§ **What is required**: Within the data below, find the string "cross" and return each line where it occurs.

§ **Given data**:
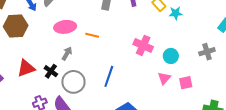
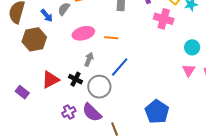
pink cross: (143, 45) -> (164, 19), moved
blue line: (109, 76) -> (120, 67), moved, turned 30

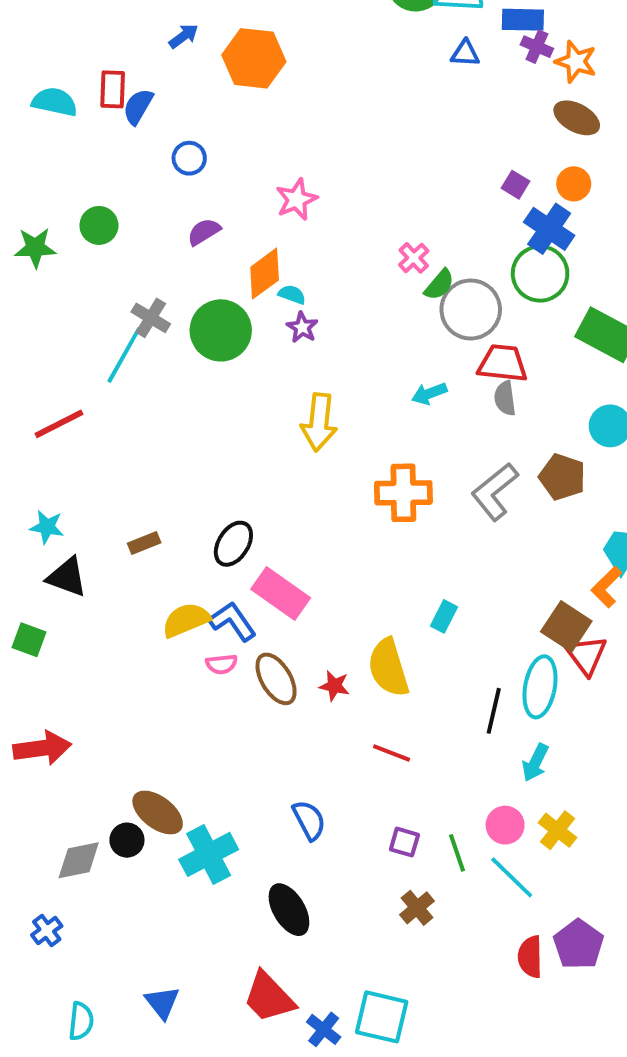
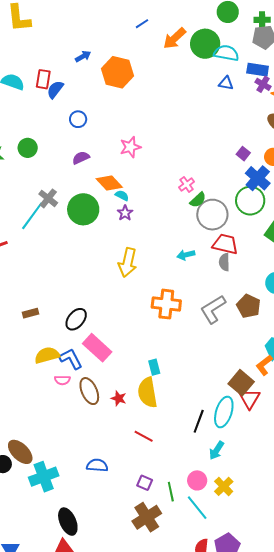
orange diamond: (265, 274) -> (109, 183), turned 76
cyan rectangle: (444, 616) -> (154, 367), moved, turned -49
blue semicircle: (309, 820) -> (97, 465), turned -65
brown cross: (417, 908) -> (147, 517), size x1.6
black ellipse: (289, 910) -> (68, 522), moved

§ **Answer box**:
pink cross: (143, 45) -> (164, 19), moved
brown cross: (417, 908) -> (147, 517), size x1.6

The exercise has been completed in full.